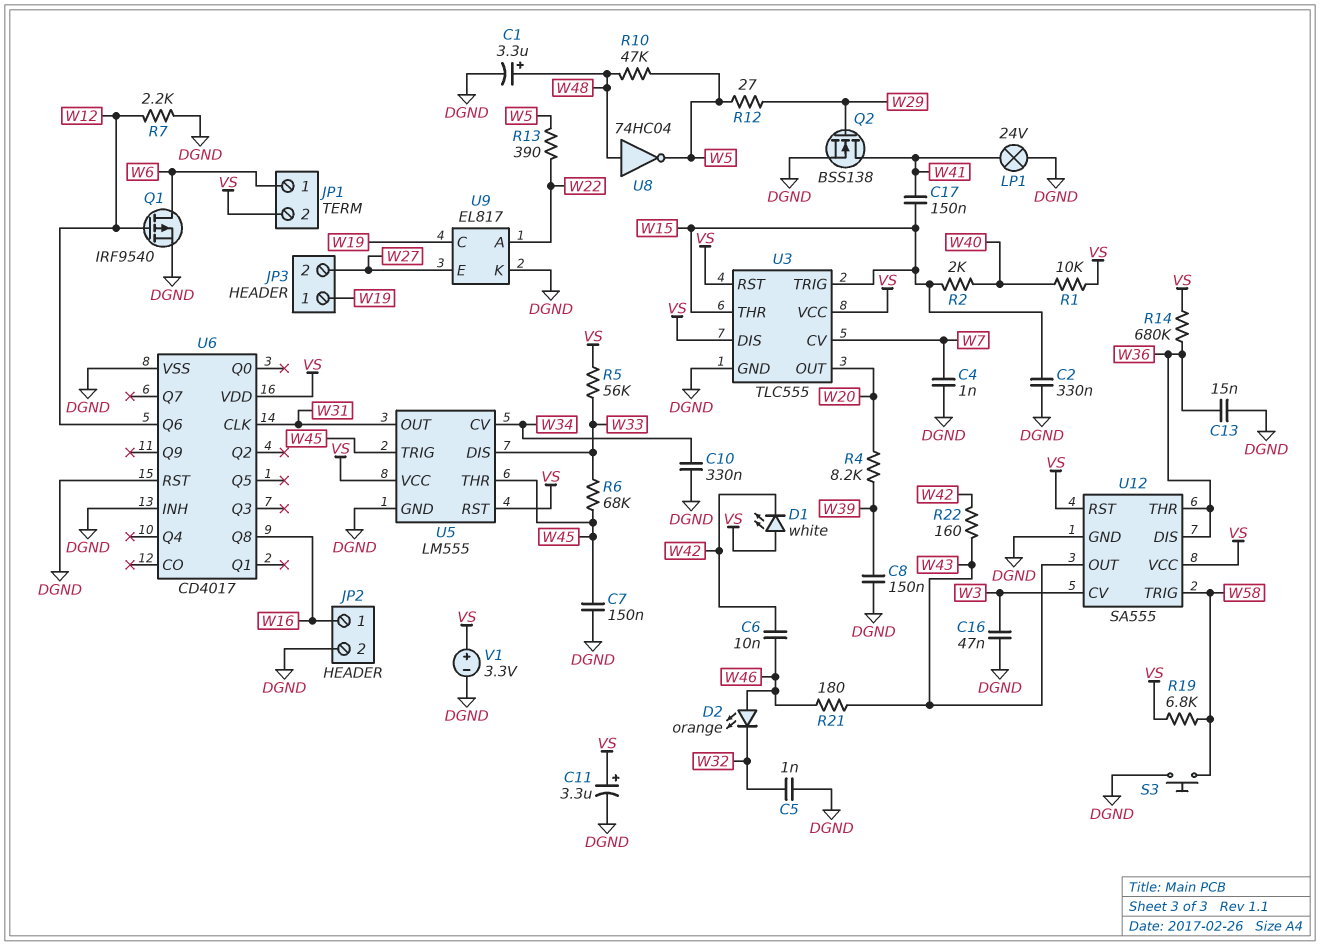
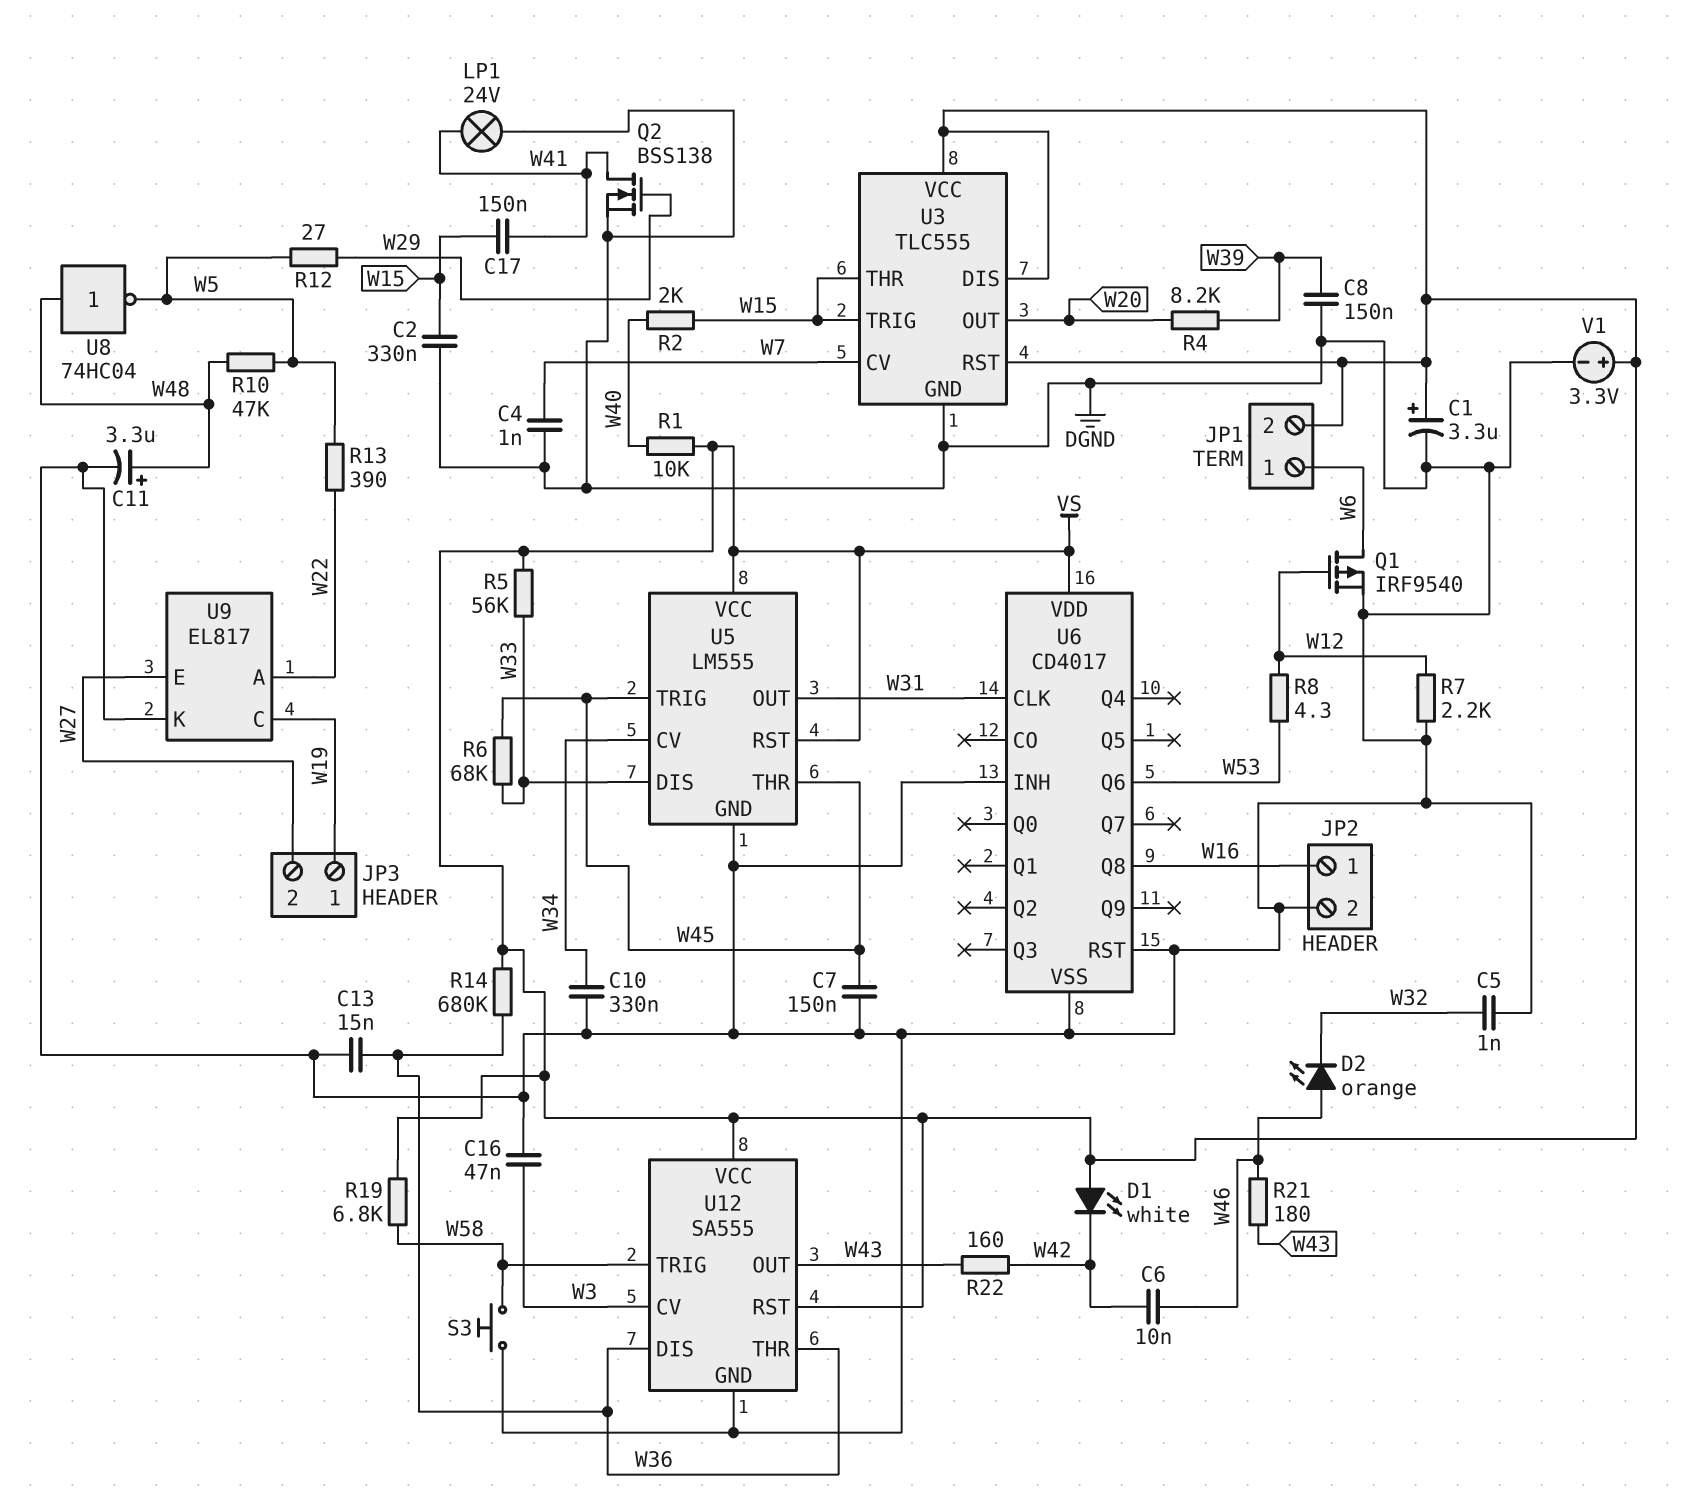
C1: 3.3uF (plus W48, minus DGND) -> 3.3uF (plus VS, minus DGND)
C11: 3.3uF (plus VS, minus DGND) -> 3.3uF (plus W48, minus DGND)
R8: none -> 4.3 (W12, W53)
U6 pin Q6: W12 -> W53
--
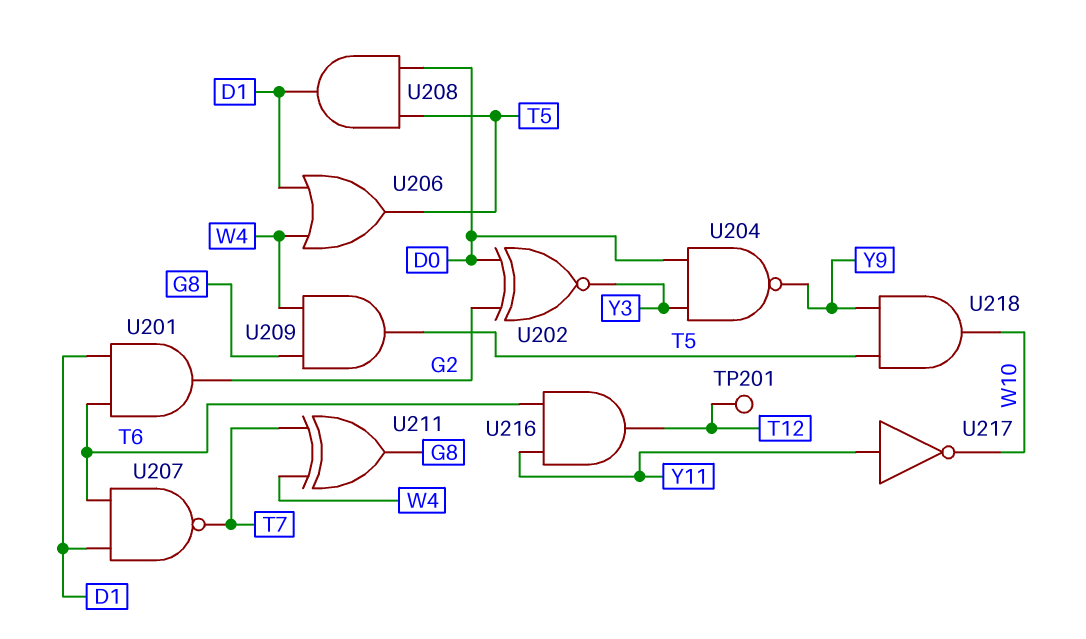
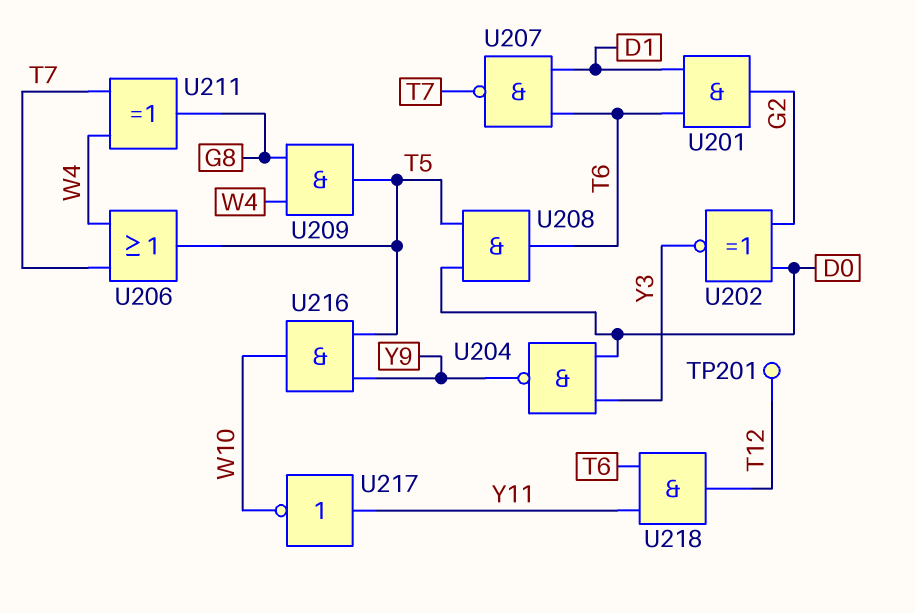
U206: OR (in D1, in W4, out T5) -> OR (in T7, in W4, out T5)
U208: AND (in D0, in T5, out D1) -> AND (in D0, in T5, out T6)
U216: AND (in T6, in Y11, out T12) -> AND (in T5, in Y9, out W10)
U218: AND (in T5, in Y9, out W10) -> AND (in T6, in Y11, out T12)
---
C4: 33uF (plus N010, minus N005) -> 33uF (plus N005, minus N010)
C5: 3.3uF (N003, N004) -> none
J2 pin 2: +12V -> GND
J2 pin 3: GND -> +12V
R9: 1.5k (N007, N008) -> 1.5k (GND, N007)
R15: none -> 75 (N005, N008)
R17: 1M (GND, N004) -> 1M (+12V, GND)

▶ **Work instructions**: In the data above, find the line that contains "U216: AND (in" and the line that contains "U218: AND (in". Repeat exactly those lines and every line between them, and only those.

▶ **Written reply**:
U216: AND (in T6, in Y11, out T12) -> AND (in T5, in Y9, out W10)
U218: AND (in T5, in Y9, out W10) -> AND (in T6, in Y11, out T12)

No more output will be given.